• DATASET EXCERPT:
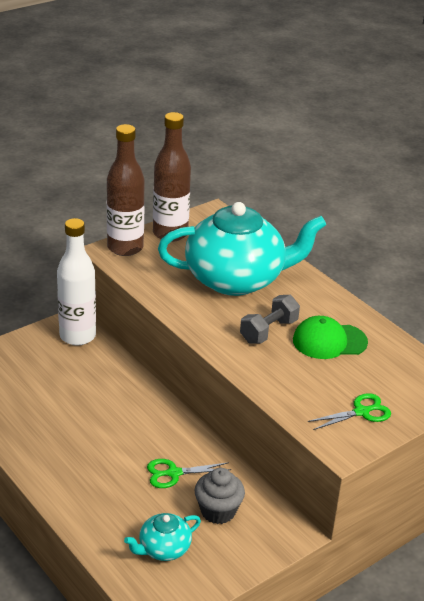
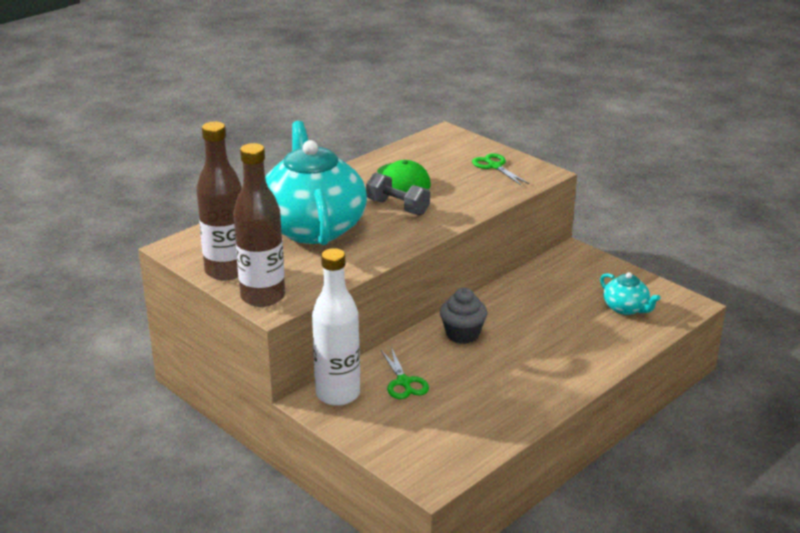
camera: 95 degrees left, 5 degrees down
(173, 473) = (533, 311): green scissors -> green scissors (404, 382)
(218, 511) = (568, 286): grey cupcake -> grey cupcake (462, 334)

• TASK:
The whole listing is to be written out exactly; the pictures stay out of the copy.

• RESULT:
camera: 95 degrees left, 5 degrees down
(173, 473) = (533, 311): green scissors -> green scissors (404, 382)
(218, 511) = (568, 286): grey cupcake -> grey cupcake (462, 334)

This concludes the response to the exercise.